*Your goal*
In the entries that follow, find every line containing "palozesik" and copy it.

BEGIN

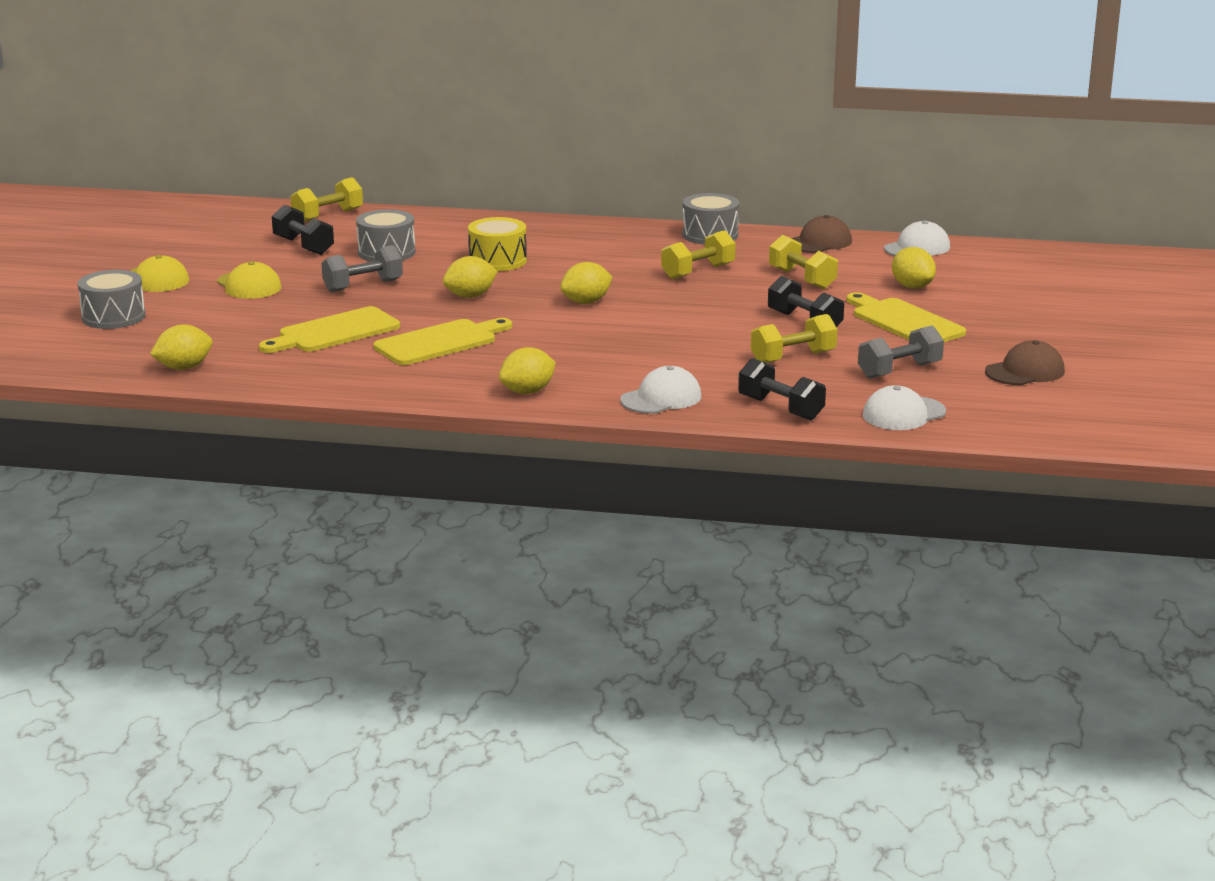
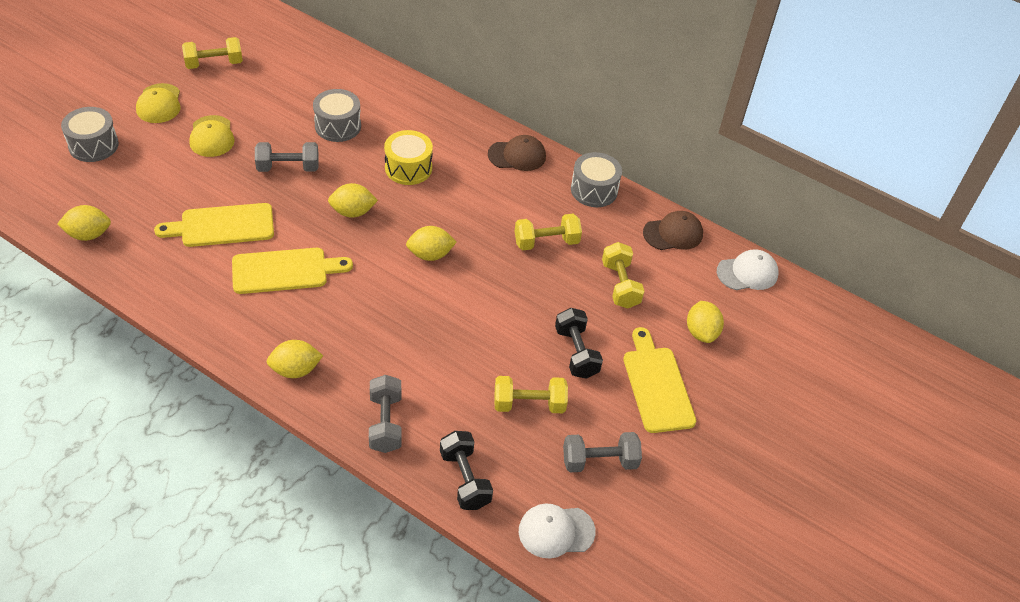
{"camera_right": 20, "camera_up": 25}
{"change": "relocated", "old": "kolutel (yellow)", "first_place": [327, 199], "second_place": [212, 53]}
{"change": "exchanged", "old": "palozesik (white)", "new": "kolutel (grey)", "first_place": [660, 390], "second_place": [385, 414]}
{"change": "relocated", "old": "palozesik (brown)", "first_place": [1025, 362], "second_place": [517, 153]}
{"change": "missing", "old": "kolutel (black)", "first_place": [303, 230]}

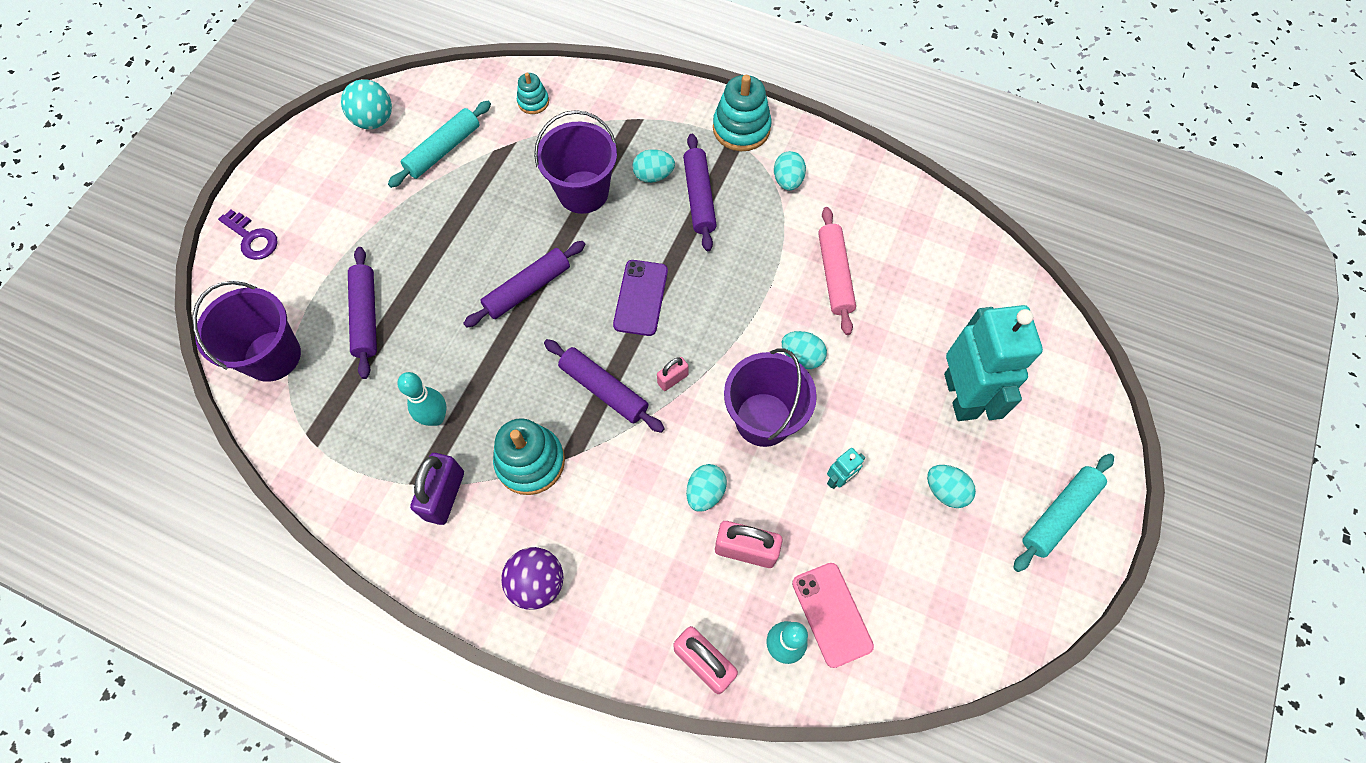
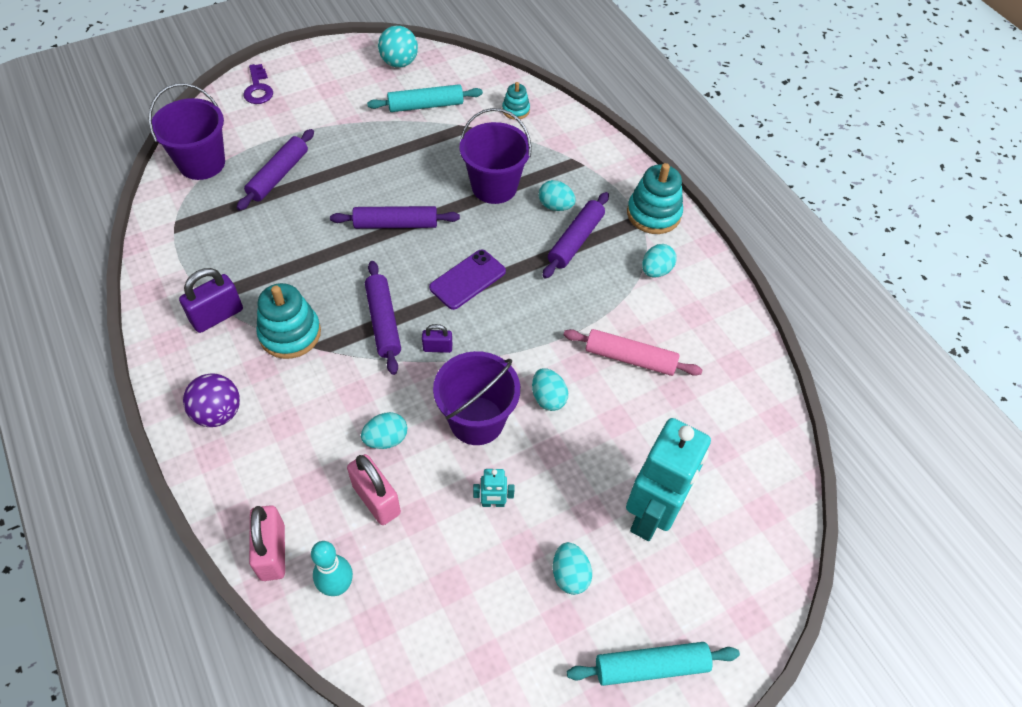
{"camera_right": 35, "camera_up": -10}
{"change": "colour", "old": "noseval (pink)", "new": "noseval (purple)", "first_place": [673, 374], "second_place": [437, 338]}
{"change": "spun", "old": "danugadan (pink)", "first_place": [837, 271], "second_place": [632, 352], "degrees": 75}
{"change": "missing", "old": "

END

*Answer to the problem*
{"change": "exchanged", "old": "palozesik (white)", "new": "kolutel (grey)", "first_place": [660, 390], "second_place": [385, 414]}
{"change": "relocated", "old": "palozesik (brown)", "first_place": [1025, 362], "second_place": [517, 153]}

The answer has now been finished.